Exercise aim: Please write out all the entries exactly, without the pictures.

[Structured diff data]
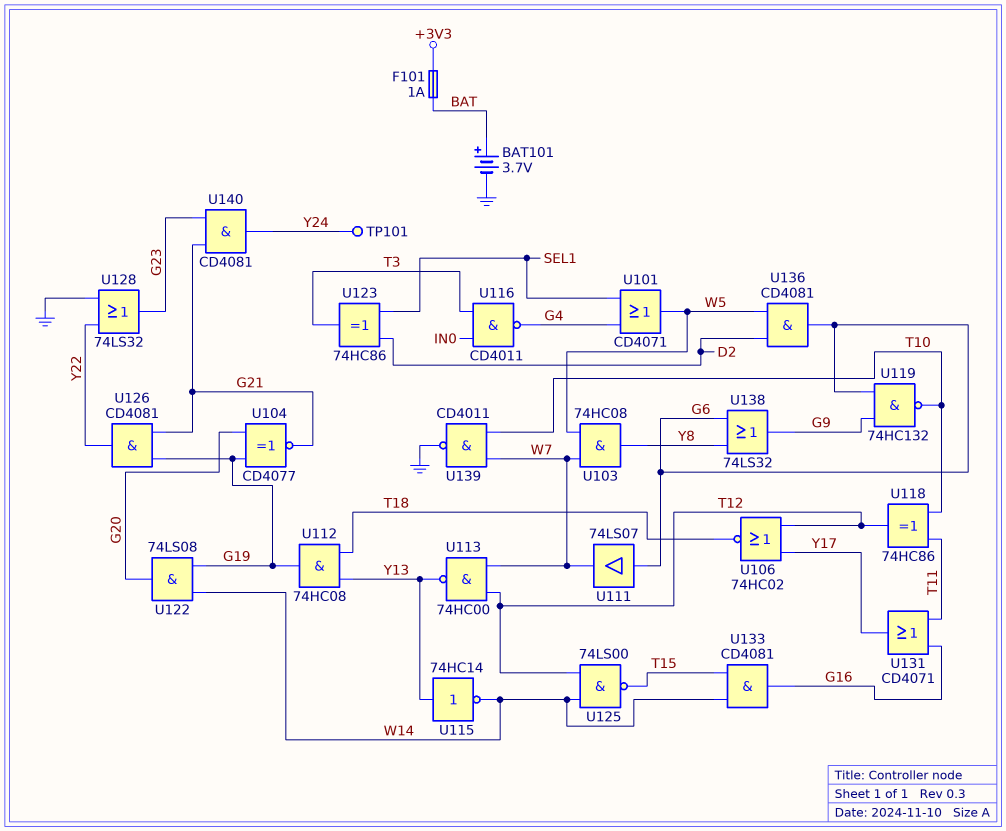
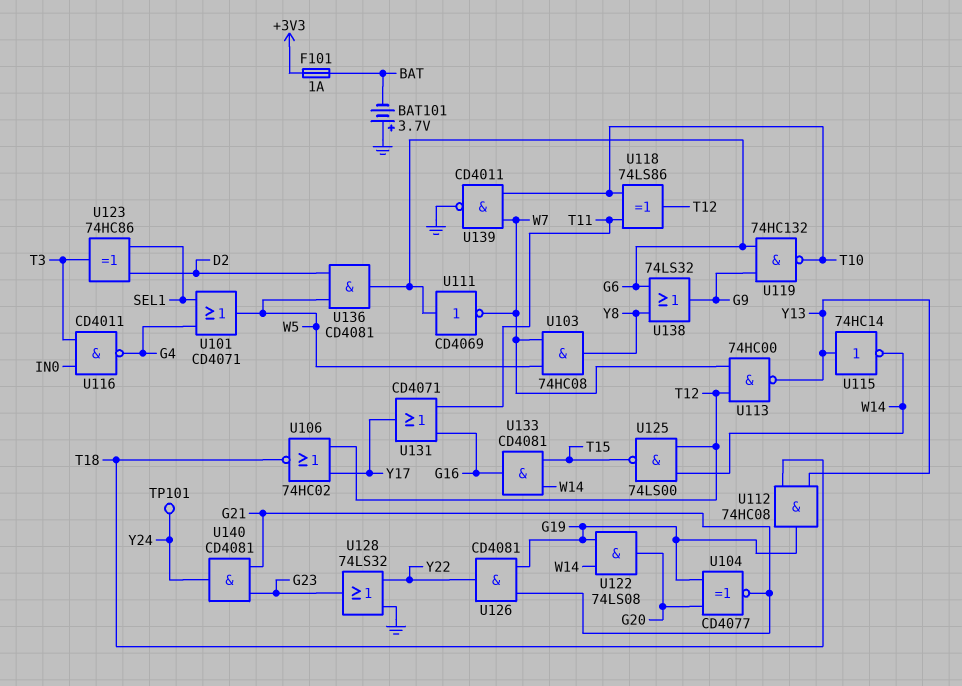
BAT101: 3.7V (plus BAT, minus GND) -> 3.7V (plus GND, minus BAT)
U111: buffer 74LS07 (in G6, out W7) -> NOT CD4069 (in G6, out W7)
U118: XOR 74HC86 (in T10, in T11, out T12) -> XOR 74LS86 (in T10, in T11, out T12)

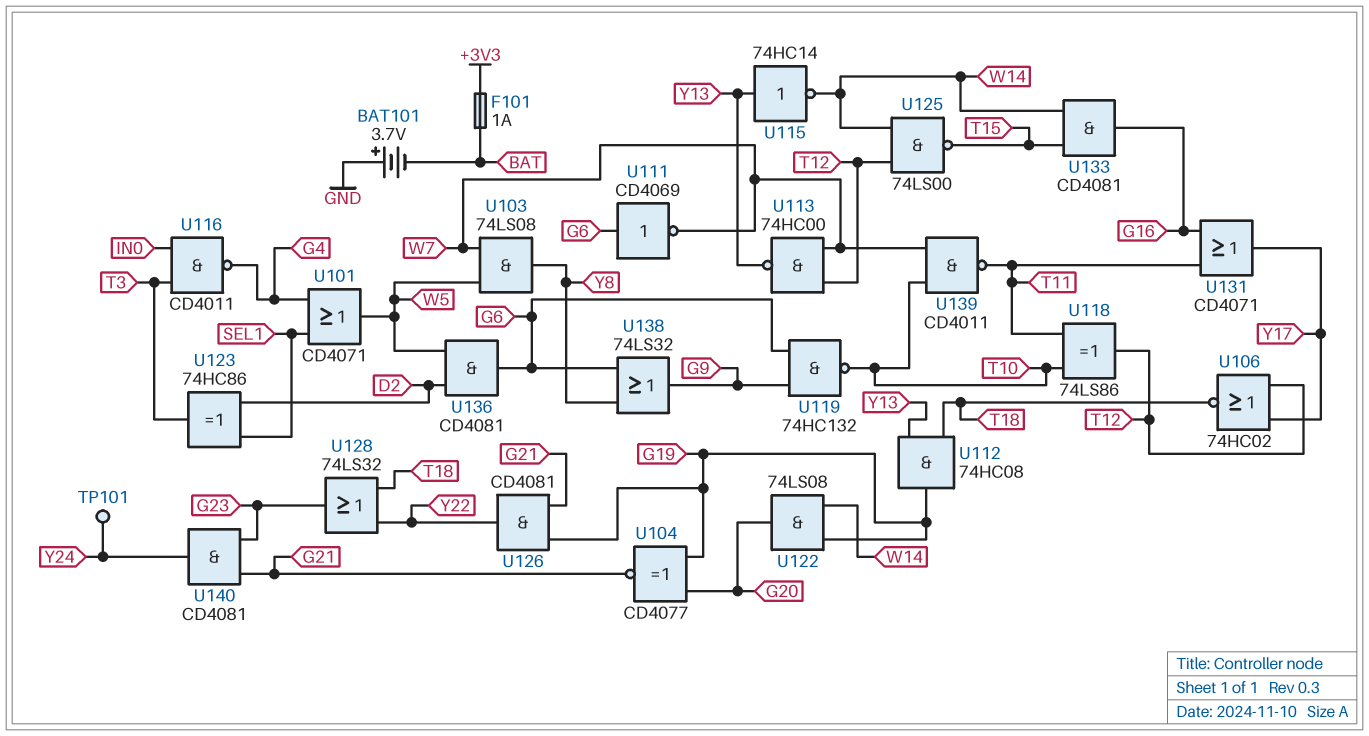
U103: AND 74HC08 (in W5, in W7, out Y8) -> AND 74LS08 (in W5, in W7, out Y8)
U128: OR 74LS32 (in GND, in Y22, out G23) -> OR 74LS32 (in T18, in Y22, out G23)
U139: NAND CD4011 (in T10, in W7, out GND) -> NAND CD4011 (in T10, in W7, out T11)

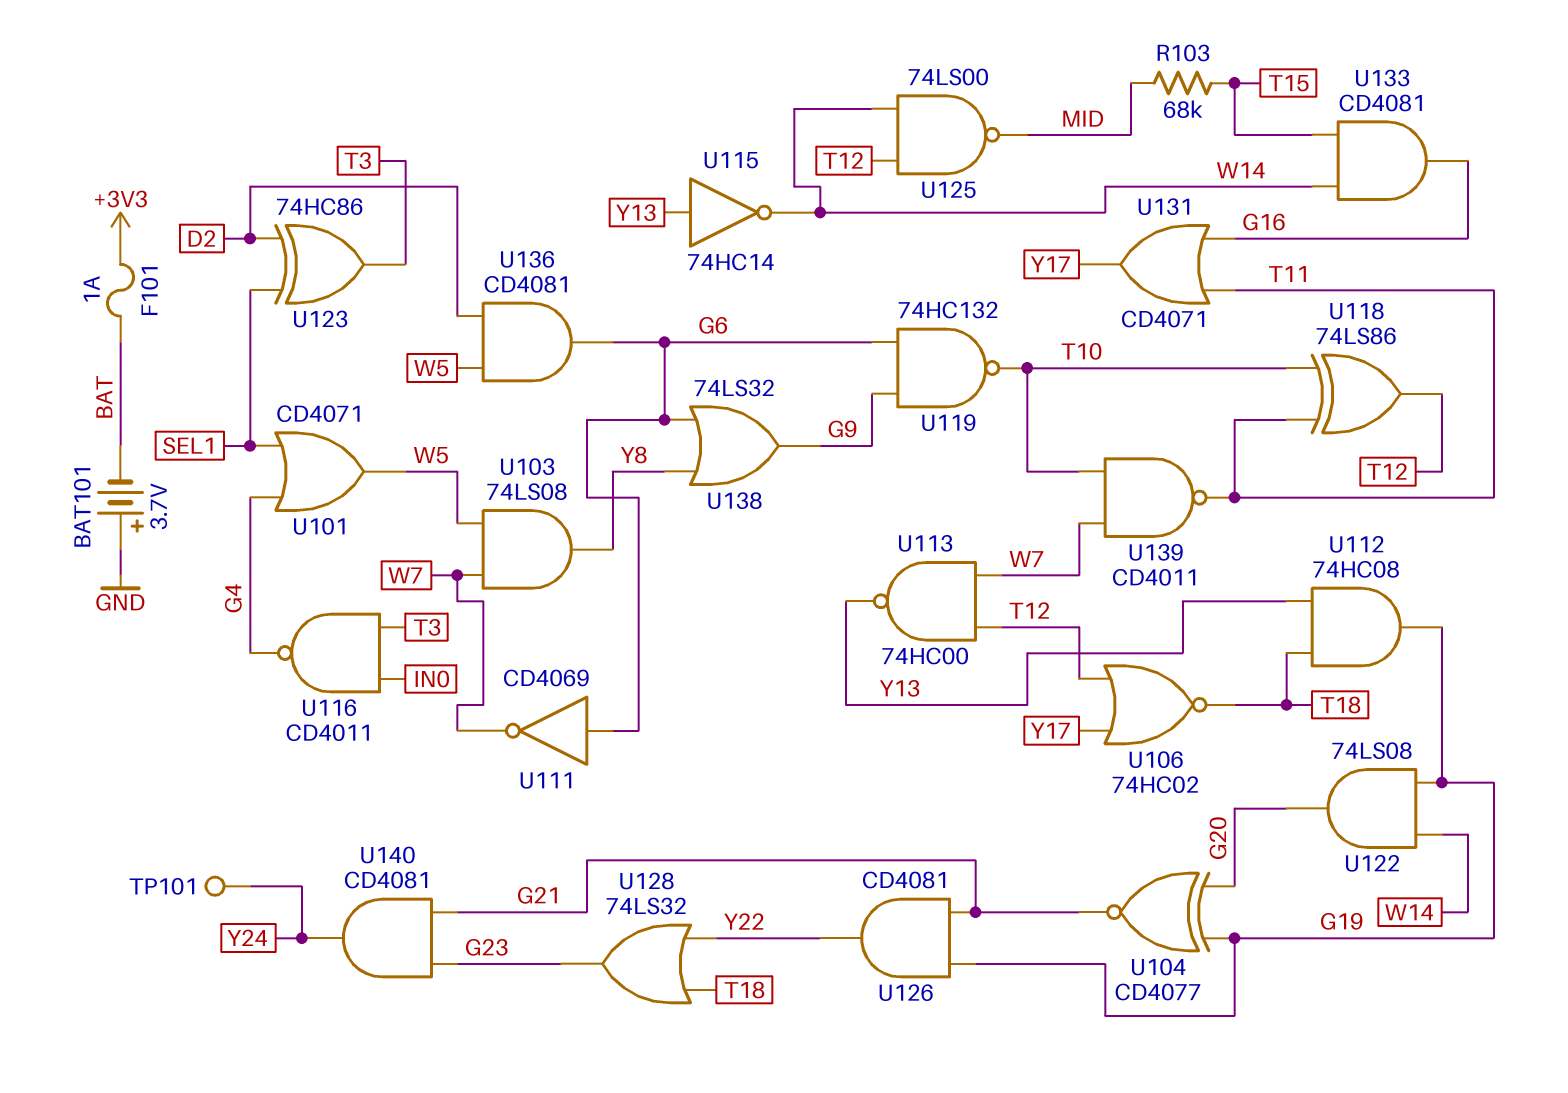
R103: none -> 68k (MID, T15)
U125: NAND 74LS00 (in T12, in W14, out T15) -> NAND 74LS00 (in T12, in W14, out MID)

Task output:
BAT101: 3.7V (plus BAT, minus GND) -> 3.7V (plus GND, minus BAT)
U111: buffer 74LS07 (in G6, out W7) -> NOT CD4069 (in G6, out W7)
U118: XOR 74HC86 (in T10, in T11, out T12) -> XOR 74LS86 (in T10, in T11, out T12)

U103: AND 74HC08 (in W5, in W7, out Y8) -> AND 74LS08 (in W5, in W7, out Y8)
U128: OR 74LS32 (in GND, in Y22, out G23) -> OR 74LS32 (in T18, in Y22, out G23)
U139: NAND CD4011 (in T10, in W7, out GND) -> NAND CD4011 (in T10, in W7, out T11)

R103: none -> 68k (MID, T15)
U125: NAND 74LS00 (in T12, in W14, out T15) -> NAND 74LS00 (in T12, in W14, out MID)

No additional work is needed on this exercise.